▽
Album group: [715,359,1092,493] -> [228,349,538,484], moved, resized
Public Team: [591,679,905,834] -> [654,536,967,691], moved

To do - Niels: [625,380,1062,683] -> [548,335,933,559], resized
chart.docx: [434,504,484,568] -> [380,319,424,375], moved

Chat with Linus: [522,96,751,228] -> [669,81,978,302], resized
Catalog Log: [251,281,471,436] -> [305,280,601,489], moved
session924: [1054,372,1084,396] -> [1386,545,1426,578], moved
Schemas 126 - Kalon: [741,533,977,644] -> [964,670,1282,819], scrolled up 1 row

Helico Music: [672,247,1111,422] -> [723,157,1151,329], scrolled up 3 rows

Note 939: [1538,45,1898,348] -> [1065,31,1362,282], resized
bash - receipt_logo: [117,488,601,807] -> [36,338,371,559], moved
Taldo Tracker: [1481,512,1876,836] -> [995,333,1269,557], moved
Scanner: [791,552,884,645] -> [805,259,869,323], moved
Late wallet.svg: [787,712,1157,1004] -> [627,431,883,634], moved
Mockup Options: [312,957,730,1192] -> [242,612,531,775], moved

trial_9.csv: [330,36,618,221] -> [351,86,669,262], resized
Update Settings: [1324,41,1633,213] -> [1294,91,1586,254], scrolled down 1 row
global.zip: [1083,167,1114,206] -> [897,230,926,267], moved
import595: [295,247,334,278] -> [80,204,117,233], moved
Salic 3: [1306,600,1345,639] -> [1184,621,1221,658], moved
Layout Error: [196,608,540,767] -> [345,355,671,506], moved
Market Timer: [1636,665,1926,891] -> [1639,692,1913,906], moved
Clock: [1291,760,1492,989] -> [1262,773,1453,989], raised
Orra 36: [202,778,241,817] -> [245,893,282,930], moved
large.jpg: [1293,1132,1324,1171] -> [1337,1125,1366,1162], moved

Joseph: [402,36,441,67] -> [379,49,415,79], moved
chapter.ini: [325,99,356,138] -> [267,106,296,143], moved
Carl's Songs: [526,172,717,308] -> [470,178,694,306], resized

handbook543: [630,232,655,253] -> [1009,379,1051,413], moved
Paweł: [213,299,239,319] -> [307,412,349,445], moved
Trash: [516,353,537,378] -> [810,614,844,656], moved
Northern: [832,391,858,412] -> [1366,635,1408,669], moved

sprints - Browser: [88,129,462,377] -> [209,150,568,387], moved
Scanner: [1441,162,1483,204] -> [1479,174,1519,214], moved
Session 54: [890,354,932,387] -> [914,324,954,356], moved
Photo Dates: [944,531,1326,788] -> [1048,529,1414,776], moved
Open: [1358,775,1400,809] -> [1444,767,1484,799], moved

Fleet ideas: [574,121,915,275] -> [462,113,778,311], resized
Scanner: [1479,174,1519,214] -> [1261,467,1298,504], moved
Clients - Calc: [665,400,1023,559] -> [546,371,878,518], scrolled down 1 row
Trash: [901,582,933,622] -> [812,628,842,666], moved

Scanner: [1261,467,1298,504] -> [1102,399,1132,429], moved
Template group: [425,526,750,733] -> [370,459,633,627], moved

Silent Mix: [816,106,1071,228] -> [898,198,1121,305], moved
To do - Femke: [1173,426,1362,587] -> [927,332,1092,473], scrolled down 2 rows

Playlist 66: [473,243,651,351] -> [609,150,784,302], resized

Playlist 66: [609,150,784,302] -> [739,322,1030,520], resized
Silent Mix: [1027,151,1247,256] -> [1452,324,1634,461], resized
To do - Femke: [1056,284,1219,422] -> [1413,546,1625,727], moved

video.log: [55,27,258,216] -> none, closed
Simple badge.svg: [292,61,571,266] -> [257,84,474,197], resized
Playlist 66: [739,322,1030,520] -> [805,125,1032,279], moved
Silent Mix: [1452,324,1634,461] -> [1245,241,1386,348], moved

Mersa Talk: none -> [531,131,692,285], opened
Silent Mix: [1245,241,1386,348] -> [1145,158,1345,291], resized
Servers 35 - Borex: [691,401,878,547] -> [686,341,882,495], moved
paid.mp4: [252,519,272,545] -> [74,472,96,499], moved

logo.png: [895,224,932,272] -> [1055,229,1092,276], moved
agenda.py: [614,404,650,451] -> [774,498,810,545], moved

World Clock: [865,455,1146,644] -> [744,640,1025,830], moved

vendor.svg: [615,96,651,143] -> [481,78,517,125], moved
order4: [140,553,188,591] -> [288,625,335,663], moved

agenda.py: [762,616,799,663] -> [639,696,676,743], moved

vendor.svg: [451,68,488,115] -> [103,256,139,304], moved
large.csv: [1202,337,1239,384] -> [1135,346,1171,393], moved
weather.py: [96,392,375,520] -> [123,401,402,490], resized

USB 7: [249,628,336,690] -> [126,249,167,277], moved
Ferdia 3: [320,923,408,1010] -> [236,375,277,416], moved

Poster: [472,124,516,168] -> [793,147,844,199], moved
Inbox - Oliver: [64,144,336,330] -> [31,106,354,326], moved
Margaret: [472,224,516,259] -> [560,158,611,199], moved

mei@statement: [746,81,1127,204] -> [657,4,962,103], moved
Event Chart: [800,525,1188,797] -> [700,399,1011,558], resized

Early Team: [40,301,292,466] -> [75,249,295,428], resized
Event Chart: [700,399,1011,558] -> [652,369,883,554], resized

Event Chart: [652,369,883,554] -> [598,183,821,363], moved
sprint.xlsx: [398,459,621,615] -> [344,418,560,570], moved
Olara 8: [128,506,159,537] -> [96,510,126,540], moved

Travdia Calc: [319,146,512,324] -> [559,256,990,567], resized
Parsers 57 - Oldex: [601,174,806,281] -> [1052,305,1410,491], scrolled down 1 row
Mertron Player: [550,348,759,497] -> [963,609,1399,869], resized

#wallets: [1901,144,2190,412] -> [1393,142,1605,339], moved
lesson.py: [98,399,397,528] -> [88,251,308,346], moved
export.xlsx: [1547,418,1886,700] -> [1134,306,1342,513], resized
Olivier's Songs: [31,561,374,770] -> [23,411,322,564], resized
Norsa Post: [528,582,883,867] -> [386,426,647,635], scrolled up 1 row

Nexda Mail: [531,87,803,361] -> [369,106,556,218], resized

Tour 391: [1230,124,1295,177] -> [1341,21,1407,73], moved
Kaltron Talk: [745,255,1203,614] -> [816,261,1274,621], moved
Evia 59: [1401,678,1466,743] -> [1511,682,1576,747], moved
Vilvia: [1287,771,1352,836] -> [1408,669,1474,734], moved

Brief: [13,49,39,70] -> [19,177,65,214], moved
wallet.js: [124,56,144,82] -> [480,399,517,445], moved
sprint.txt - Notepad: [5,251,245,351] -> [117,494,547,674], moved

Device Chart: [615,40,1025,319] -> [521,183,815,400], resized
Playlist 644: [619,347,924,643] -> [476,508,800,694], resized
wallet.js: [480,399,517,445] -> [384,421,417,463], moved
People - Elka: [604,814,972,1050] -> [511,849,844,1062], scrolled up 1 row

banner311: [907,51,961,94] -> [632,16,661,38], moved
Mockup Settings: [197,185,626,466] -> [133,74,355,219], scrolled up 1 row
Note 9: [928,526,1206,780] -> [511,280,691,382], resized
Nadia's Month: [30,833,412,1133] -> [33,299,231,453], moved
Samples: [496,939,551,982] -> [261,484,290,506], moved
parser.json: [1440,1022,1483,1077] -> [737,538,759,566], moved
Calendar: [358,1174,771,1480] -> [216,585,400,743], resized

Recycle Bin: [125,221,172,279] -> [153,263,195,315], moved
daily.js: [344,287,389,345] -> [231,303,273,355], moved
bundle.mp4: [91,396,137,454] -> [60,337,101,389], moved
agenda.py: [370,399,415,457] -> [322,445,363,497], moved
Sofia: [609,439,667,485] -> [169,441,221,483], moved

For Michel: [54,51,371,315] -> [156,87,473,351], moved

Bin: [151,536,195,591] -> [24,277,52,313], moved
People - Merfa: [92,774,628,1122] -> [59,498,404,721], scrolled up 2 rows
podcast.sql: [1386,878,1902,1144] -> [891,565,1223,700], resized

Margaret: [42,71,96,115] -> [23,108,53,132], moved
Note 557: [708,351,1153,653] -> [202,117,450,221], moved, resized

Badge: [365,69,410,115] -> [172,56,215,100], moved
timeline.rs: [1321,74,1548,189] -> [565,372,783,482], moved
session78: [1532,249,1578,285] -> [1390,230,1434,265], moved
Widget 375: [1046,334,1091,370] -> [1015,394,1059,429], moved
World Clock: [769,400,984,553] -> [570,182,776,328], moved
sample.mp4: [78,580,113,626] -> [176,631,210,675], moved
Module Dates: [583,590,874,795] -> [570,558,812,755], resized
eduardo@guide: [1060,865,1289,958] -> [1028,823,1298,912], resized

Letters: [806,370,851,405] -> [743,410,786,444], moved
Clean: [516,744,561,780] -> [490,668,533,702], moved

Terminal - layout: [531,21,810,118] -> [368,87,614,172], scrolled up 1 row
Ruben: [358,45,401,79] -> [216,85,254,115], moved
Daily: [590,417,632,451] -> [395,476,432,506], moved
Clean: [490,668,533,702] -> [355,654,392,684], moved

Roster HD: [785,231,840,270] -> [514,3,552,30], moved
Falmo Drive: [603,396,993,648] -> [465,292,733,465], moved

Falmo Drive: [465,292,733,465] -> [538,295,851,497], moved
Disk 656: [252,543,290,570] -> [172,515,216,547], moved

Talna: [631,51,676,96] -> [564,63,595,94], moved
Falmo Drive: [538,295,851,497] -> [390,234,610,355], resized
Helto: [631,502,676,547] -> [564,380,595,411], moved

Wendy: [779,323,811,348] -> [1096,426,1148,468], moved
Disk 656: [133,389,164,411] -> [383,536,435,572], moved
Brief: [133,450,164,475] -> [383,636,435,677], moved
△
WHAT TO WORK ON — Set the material down exactly as written, starting at its first line. The line containing "import595: [295,247,334,278] ->" is the last one to include.

EXERCISE OUTPUT —
Album group: [715,359,1092,493] -> [228,349,538,484], moved, resized
Public Team: [591,679,905,834] -> [654,536,967,691], moved

To do - Niels: [625,380,1062,683] -> [548,335,933,559], resized
chart.docx: [434,504,484,568] -> [380,319,424,375], moved

Chat with Linus: [522,96,751,228] -> [669,81,978,302], resized
Catalog Log: [251,281,471,436] -> [305,280,601,489], moved
session924: [1054,372,1084,396] -> [1386,545,1426,578], moved
Schemas 126 - Kalon: [741,533,977,644] -> [964,670,1282,819], scrolled up 1 row

Helico Music: [672,247,1111,422] -> [723,157,1151,329], scrolled up 3 rows

Note 939: [1538,45,1898,348] -> [1065,31,1362,282], resized
bash - receipt_logo: [117,488,601,807] -> [36,338,371,559], moved
Taldo Tracker: [1481,512,1876,836] -> [995,333,1269,557], moved
Scanner: [791,552,884,645] -> [805,259,869,323], moved
Late wallet.svg: [787,712,1157,1004] -> [627,431,883,634], moved
Mockup Options: [312,957,730,1192] -> [242,612,531,775], moved

trial_9.csv: [330,36,618,221] -> [351,86,669,262], resized
Update Settings: [1324,41,1633,213] -> [1294,91,1586,254], scrolled down 1 row
global.zip: [1083,167,1114,206] -> [897,230,926,267], moved
import595: [295,247,334,278] -> [80,204,117,233], moved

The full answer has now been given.